### WHAT IS REQUIRED:
The records follow. Print, word for word, the first line through the "AUDIO pin TX: 3 -> none" line.

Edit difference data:
========================================

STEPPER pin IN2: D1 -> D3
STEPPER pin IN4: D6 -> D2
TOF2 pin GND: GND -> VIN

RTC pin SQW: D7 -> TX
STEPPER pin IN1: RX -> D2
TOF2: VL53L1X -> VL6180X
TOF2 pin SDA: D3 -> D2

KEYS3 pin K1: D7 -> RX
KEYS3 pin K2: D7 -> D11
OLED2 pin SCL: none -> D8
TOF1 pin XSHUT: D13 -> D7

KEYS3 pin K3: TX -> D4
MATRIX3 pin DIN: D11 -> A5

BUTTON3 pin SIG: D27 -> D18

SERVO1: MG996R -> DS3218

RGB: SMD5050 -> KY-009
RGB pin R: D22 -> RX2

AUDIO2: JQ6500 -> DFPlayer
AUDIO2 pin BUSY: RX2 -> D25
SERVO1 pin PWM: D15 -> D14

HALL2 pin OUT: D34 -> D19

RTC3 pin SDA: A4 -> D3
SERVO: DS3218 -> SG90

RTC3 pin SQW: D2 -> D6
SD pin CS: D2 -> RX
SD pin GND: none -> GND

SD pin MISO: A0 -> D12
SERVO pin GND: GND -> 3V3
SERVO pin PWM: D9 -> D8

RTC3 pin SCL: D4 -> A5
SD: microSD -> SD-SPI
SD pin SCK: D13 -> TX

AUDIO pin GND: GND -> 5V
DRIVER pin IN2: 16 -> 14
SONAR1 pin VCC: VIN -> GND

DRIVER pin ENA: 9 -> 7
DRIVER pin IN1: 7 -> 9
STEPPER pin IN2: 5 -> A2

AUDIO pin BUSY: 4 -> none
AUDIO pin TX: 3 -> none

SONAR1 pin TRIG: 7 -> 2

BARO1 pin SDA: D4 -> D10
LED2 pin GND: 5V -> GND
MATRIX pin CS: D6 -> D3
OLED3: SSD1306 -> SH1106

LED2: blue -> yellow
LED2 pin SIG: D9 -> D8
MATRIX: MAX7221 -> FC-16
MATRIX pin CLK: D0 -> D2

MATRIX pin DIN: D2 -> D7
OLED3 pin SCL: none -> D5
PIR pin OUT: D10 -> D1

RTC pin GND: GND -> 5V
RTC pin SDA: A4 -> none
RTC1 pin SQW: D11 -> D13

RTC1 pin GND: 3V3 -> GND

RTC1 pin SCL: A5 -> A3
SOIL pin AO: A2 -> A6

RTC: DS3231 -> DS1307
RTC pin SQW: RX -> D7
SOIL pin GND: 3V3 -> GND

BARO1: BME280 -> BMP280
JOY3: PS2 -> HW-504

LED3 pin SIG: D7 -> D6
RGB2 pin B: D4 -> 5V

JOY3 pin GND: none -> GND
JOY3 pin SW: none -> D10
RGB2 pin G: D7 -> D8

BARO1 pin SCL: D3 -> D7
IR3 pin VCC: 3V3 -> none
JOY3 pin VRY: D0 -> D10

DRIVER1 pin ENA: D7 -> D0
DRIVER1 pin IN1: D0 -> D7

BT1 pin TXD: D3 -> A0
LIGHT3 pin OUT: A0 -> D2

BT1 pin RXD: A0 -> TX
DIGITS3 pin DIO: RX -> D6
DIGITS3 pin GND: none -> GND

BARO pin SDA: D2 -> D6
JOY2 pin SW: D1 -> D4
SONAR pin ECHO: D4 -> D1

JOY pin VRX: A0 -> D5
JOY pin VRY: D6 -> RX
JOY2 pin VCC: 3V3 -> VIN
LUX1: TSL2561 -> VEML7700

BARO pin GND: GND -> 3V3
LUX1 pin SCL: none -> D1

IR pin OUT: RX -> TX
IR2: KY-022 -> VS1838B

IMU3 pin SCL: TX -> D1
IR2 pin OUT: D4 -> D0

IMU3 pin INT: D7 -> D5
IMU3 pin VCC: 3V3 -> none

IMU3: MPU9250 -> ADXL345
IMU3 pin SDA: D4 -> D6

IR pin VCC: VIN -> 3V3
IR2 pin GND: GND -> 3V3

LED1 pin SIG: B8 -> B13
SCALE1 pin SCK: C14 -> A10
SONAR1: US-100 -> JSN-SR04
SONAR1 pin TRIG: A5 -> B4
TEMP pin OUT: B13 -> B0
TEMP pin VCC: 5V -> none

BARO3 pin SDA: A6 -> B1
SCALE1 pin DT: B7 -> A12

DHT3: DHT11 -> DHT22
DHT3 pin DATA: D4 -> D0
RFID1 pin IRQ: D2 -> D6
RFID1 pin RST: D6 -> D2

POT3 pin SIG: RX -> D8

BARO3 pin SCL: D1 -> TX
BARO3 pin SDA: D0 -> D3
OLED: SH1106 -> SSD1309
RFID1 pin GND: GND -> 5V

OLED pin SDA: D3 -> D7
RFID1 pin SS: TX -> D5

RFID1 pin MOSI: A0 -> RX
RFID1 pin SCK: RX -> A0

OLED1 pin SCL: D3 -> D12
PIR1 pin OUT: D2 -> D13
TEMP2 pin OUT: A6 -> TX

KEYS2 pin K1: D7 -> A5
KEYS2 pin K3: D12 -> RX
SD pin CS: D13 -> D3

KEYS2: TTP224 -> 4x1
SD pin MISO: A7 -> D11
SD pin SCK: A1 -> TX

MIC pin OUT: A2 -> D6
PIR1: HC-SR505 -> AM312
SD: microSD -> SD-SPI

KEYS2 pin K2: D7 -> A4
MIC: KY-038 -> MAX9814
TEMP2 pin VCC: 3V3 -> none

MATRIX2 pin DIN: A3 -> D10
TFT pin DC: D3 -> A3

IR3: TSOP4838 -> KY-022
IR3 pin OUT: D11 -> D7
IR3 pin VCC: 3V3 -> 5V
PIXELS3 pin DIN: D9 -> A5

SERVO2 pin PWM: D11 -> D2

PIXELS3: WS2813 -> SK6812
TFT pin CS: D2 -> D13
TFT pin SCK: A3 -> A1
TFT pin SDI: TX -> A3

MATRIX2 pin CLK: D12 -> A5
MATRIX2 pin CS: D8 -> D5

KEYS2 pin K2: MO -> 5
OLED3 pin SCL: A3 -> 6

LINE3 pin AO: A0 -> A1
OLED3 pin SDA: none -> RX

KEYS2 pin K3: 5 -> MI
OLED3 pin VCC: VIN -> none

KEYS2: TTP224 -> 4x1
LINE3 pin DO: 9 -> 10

========================================

### TASK RESPONSE:
STEPPER pin IN2: D1 -> D3
STEPPER pin IN4: D6 -> D2
TOF2 pin GND: GND -> VIN

RTC pin SQW: D7 -> TX
STEPPER pin IN1: RX -> D2
TOF2: VL53L1X -> VL6180X
TOF2 pin SDA: D3 -> D2

KEYS3 pin K1: D7 -> RX
KEYS3 pin K2: D7 -> D11
OLED2 pin SCL: none -> D8
TOF1 pin XSHUT: D13 -> D7

KEYS3 pin K3: TX -> D4
MATRIX3 pin DIN: D11 -> A5

BUTTON3 pin SIG: D27 -> D18

SERVO1: MG996R -> DS3218

RGB: SMD5050 -> KY-009
RGB pin R: D22 -> RX2

AUDIO2: JQ6500 -> DFPlayer
AUDIO2 pin BUSY: RX2 -> D25
SERVO1 pin PWM: D15 -> D14

HALL2 pin OUT: D34 -> D19

RTC3 pin SDA: A4 -> D3
SERVO: DS3218 -> SG90

RTC3 pin SQW: D2 -> D6
SD pin CS: D2 -> RX
SD pin GND: none -> GND

SD pin MISO: A0 -> D12
SERVO pin GND: GND -> 3V3
SERVO pin PWM: D9 -> D8

RTC3 pin SCL: D4 -> A5
SD: microSD -> SD-SPI
SD pin SCK: D13 -> TX

AUDIO pin GND: GND -> 5V
DRIVER pin IN2: 16 -> 14
SONAR1 pin VCC: VIN -> GND

DRIVER pin ENA: 9 -> 7
DRIVER pin IN1: 7 -> 9
STEPPER pin IN2: 5 -> A2

AUDIO pin BUSY: 4 -> none
AUDIO pin TX: 3 -> none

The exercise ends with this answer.